Assignment
Verbatim, and with nothing else, reproduce the data below from its first line through the line containing "camera: 35 degrees right, 5 degrees down".

Coordinate-based change listings

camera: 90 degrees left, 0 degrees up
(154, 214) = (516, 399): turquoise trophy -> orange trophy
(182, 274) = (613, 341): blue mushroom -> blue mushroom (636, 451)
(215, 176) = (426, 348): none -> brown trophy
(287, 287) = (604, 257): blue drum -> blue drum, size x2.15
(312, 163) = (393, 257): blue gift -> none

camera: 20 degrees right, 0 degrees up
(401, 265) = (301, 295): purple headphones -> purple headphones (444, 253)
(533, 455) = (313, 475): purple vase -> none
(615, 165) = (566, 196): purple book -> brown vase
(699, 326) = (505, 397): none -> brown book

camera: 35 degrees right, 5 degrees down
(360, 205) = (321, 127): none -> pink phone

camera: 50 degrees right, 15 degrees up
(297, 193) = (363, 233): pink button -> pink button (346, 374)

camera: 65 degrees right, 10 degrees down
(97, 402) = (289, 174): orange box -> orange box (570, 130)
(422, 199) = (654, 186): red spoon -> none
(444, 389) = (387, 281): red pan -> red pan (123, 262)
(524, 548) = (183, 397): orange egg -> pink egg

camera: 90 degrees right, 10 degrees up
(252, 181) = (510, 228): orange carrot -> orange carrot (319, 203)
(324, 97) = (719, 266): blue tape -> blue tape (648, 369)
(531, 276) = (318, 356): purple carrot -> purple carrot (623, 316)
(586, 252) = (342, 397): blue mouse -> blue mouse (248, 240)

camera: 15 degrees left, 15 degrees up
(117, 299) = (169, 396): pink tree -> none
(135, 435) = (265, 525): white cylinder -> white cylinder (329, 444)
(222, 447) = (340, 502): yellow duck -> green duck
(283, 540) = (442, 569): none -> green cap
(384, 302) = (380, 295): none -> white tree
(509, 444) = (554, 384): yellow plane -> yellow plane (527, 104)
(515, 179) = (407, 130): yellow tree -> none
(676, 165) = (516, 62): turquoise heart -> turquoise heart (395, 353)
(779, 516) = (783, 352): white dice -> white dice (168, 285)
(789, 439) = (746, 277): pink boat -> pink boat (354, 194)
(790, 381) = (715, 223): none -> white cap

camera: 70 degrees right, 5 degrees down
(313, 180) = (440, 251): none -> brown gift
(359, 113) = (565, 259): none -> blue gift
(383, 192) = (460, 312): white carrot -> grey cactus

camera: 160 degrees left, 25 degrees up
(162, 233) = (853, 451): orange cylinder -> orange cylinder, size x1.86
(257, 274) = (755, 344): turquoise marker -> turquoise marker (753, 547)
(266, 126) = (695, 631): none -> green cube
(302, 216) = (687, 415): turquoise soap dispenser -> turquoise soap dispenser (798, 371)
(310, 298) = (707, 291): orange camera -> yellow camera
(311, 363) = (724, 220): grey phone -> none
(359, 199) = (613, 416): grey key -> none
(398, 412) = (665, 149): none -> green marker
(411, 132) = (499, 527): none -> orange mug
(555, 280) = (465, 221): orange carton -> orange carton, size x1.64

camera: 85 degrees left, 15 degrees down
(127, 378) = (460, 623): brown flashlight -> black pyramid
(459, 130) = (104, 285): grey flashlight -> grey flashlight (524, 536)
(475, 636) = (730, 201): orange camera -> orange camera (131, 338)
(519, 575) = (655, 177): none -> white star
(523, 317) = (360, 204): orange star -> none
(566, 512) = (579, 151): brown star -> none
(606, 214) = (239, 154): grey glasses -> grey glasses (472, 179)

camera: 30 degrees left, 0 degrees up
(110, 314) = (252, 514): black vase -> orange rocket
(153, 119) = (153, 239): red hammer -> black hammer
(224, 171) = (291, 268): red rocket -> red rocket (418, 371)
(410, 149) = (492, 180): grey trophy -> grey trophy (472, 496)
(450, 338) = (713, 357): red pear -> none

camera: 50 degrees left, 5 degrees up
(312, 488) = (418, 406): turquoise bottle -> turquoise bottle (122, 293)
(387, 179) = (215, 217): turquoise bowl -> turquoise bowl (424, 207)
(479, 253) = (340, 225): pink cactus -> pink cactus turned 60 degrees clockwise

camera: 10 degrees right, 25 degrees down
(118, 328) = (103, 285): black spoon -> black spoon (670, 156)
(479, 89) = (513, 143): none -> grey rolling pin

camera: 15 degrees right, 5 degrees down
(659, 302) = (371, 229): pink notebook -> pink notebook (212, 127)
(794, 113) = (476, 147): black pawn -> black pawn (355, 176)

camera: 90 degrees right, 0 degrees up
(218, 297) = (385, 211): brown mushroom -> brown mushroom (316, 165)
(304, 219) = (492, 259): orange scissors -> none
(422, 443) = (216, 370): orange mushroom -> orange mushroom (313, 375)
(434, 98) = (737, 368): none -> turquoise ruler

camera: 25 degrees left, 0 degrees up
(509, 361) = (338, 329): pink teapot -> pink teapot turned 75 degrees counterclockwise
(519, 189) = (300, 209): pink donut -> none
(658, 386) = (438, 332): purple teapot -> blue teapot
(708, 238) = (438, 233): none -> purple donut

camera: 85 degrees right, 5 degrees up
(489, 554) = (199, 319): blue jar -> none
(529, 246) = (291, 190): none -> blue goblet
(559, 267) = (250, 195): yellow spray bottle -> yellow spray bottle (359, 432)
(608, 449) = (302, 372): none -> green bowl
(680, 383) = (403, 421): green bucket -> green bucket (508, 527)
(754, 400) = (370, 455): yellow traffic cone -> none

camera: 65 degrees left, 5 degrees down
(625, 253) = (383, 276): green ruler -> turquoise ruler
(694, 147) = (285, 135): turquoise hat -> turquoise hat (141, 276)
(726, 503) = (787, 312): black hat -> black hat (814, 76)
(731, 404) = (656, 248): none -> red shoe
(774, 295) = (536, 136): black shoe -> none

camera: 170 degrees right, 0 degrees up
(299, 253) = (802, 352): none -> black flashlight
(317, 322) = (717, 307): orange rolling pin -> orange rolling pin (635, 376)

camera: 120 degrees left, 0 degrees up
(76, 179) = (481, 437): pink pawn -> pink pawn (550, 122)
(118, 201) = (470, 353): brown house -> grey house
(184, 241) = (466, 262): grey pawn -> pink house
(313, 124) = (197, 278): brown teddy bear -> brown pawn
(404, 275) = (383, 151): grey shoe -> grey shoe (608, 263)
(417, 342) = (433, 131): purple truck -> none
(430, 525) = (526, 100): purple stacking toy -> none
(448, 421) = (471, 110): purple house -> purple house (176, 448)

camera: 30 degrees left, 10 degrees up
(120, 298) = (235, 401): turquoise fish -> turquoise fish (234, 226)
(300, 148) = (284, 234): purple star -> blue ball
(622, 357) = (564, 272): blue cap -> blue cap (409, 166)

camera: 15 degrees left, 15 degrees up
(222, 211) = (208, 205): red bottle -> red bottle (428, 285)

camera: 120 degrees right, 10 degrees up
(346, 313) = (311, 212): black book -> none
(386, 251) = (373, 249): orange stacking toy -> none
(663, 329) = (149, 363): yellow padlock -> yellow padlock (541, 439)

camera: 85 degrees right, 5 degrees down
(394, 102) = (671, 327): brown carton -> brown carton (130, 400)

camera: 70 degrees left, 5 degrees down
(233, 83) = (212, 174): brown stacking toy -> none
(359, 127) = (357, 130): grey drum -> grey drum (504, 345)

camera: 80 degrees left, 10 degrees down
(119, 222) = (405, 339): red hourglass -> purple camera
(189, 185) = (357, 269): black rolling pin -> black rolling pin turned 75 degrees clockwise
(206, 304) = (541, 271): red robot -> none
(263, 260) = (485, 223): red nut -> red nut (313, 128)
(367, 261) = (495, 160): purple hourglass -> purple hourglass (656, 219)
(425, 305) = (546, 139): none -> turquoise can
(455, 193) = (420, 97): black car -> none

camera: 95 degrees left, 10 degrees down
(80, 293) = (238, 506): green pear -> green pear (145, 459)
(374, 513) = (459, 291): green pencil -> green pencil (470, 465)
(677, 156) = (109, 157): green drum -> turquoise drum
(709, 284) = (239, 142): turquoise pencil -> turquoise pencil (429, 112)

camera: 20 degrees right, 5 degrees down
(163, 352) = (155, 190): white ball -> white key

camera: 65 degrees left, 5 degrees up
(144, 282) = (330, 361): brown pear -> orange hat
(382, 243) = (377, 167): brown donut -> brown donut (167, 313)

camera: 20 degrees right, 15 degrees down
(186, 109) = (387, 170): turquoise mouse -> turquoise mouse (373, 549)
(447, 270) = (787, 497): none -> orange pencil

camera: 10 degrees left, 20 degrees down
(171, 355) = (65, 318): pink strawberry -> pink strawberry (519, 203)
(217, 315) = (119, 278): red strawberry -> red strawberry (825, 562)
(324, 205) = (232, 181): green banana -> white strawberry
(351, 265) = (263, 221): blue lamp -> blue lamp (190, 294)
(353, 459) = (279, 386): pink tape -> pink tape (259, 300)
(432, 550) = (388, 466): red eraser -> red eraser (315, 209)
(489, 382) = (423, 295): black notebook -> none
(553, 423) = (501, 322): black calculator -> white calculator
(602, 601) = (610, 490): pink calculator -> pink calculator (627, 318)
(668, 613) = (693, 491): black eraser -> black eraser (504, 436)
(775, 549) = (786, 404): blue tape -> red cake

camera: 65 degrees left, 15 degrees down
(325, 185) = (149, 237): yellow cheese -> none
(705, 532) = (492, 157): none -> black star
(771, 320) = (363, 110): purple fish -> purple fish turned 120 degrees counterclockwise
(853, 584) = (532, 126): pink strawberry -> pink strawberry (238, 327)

Answer box
camera: 90 degrees left, 0 degrees up
(154, 214) = (516, 399): turquoise trophy -> orange trophy
(182, 274) = (613, 341): blue mushroom -> blue mushroom (636, 451)
(215, 176) = (426, 348): none -> brown trophy
(287, 287) = (604, 257): blue drum -> blue drum, size x2.15
(312, 163) = (393, 257): blue gift -> none

camera: 20 degrees right, 0 degrees up
(401, 265) = (301, 295): purple headphones -> purple headphones (444, 253)
(533, 455) = (313, 475): purple vase -> none
(615, 165) = (566, 196): purple book -> brown vase
(699, 326) = (505, 397): none -> brown book

camera: 35 degrees right, 5 degrees down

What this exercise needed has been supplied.